**WORK REQUEST:** All records below are to be duplicated exactly, with every picture excluded.

**RECORDS TO USE:**
+===+
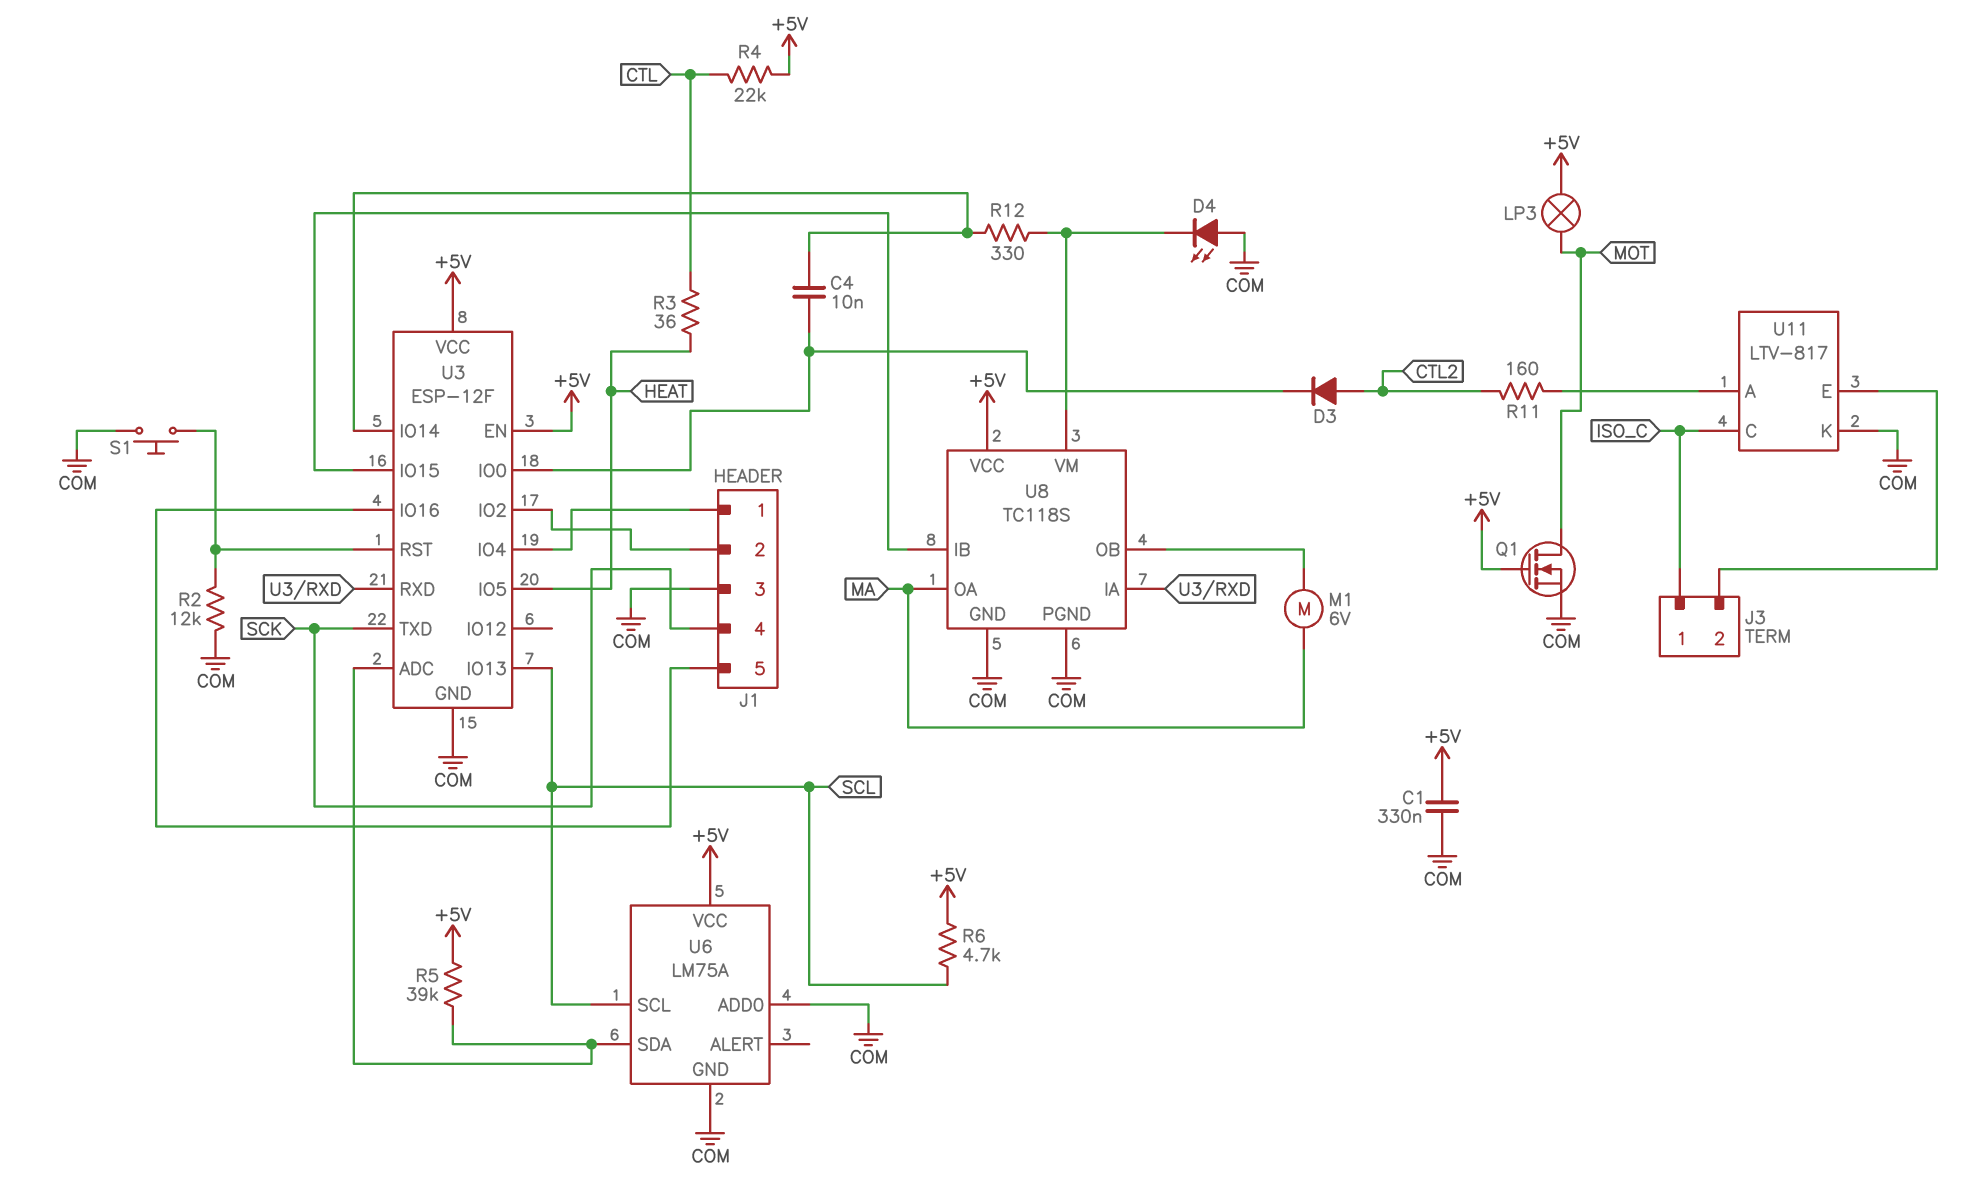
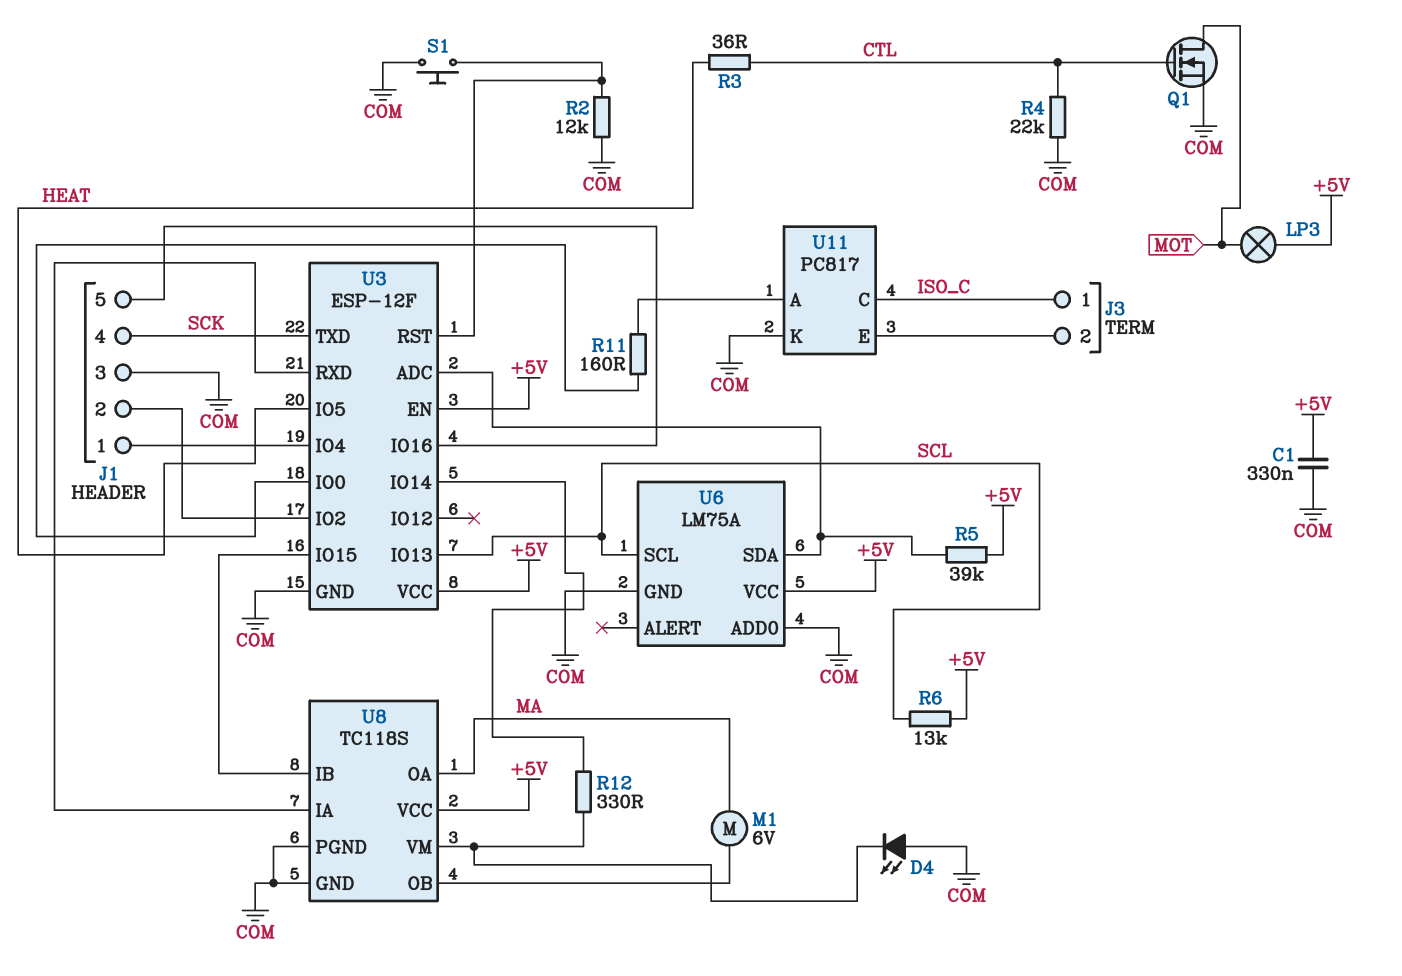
C4: 10nF (U3/IO0, U3/IO14) -> none
D3: diode (A CTL2, K U3/IO0) -> none
Q1: NMOS (G +5V, D MOT, S COM) -> NMOS (G CTL, D MOT, S COM)
R4: 22k (+5V, CTL) -> 22k (COM, CTL)
R6: 4.7k (+5V, SCL) -> 13k (+5V, SCL)
R11: 160 (CTL2, U11/A) -> 160 (U3/IO0, U11/A)
U11: LTV-817 -> PC817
+===+
**TASK OUTPUT:**
C4: 10nF (U3/IO0, U3/IO14) -> none
D3: diode (A CTL2, K U3/IO0) -> none
Q1: NMOS (G +5V, D MOT, S COM) -> NMOS (G CTL, D MOT, S COM)
R4: 22k (+5V, CTL) -> 22k (COM, CTL)
R6: 4.7k (+5V, SCL) -> 13k (+5V, SCL)
R11: 160 (CTL2, U11/A) -> 160 (U3/IO0, U11/A)
U11: LTV-817 -> PC817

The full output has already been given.